From the data below, copy exactly the lines that lie between the one holding "red ellipse: (66, 127)" and the one holding "brown trapezoid: (241, 672)", including both, and nothing more.

> [INFORMATION PROVIDED]:
#####
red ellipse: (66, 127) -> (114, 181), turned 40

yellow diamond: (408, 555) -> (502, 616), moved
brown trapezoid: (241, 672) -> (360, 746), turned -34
#####
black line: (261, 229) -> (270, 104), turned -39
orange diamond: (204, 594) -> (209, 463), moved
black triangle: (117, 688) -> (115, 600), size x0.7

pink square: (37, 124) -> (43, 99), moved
#####
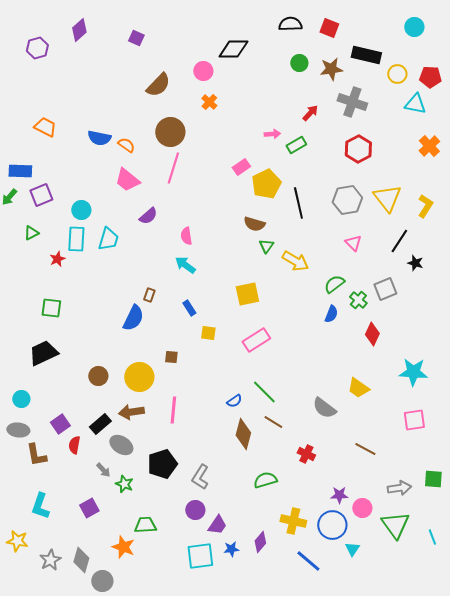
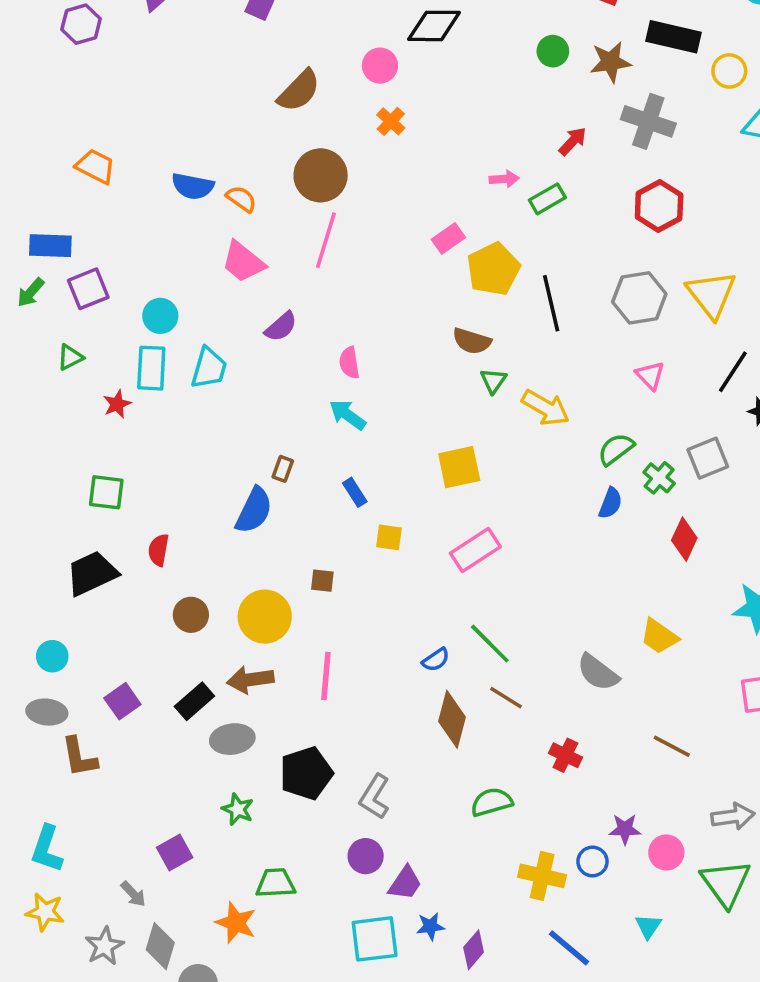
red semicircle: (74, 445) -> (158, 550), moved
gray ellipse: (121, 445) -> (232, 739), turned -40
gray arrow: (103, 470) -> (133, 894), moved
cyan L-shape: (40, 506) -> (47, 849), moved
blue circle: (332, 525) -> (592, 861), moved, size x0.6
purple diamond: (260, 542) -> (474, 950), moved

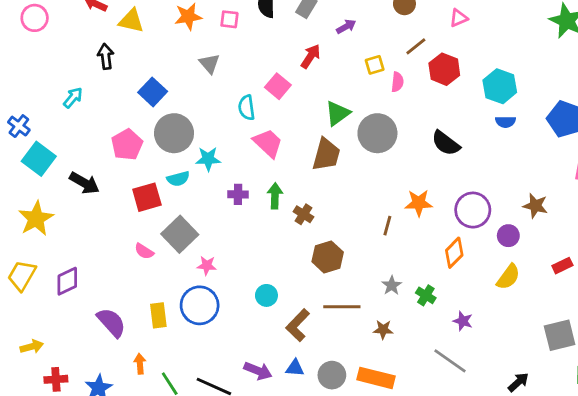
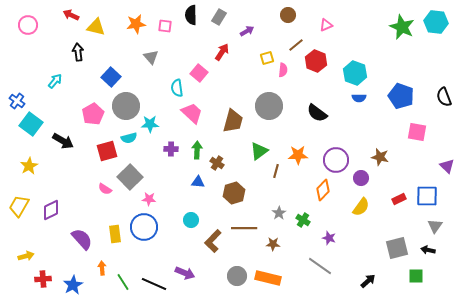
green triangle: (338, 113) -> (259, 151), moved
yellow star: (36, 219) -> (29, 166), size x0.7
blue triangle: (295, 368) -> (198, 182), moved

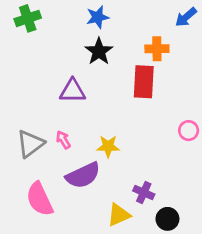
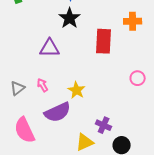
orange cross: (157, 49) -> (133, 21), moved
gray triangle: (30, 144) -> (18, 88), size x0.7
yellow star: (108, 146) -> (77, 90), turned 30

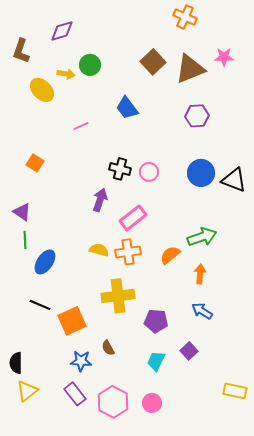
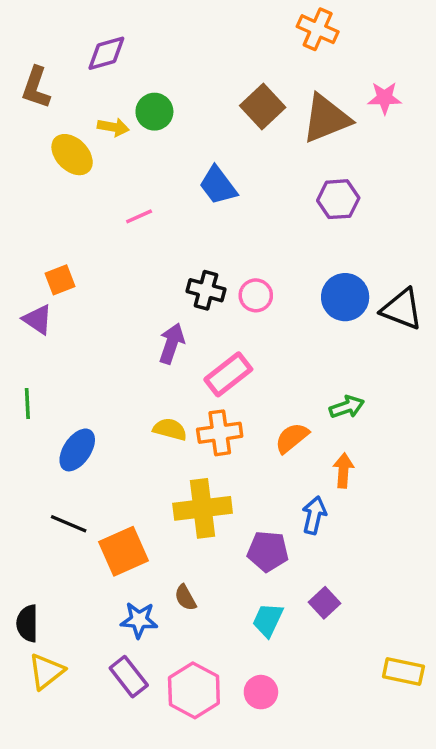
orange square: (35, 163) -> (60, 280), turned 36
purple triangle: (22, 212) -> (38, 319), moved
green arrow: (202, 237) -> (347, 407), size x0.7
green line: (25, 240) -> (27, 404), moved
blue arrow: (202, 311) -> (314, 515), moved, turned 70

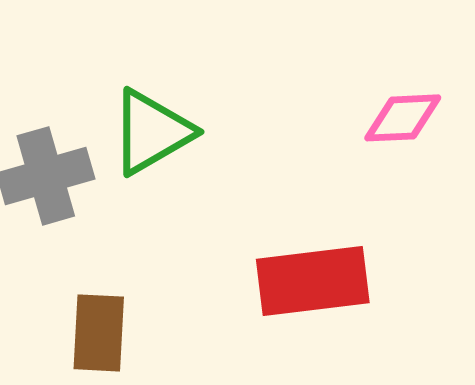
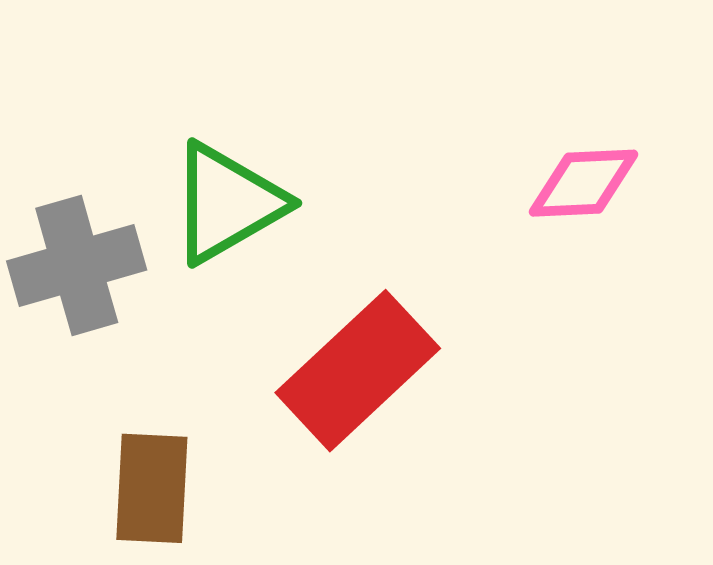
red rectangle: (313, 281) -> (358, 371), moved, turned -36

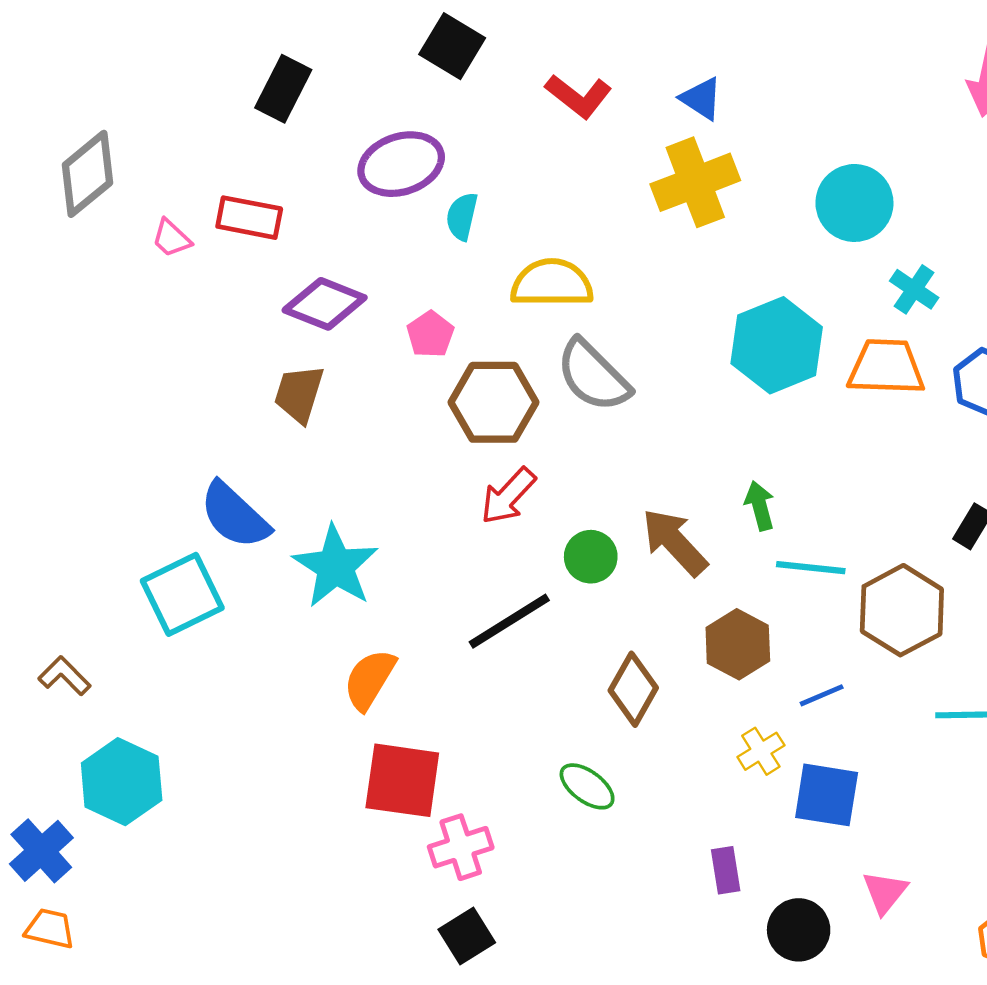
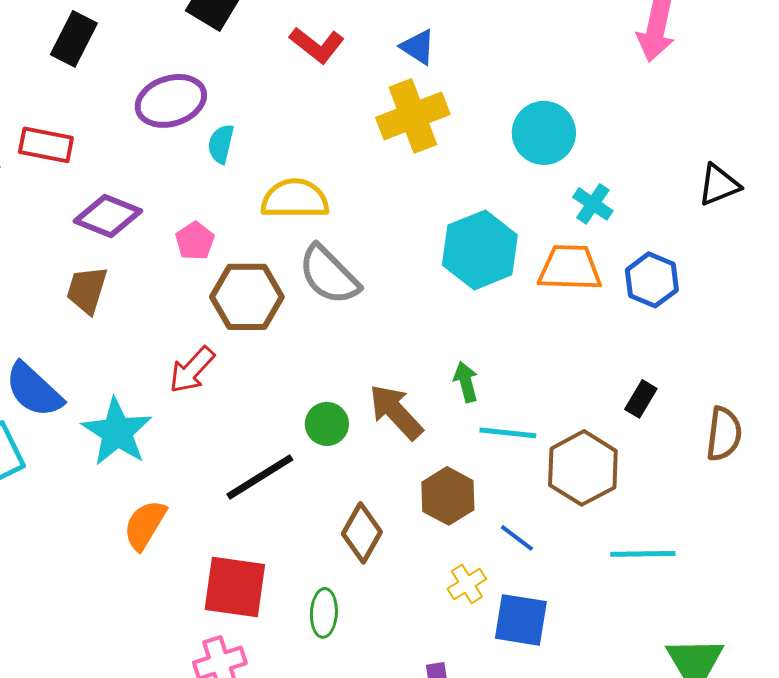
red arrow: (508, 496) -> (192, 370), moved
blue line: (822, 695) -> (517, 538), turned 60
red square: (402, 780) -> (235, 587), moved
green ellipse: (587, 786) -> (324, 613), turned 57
#####
> [REPLY TO THE TASK]:
red ellipse: (66, 127) -> (114, 181), turned 40

yellow diamond: (408, 555) -> (502, 616), moved
brown trapezoid: (241, 672) -> (360, 746), turned -34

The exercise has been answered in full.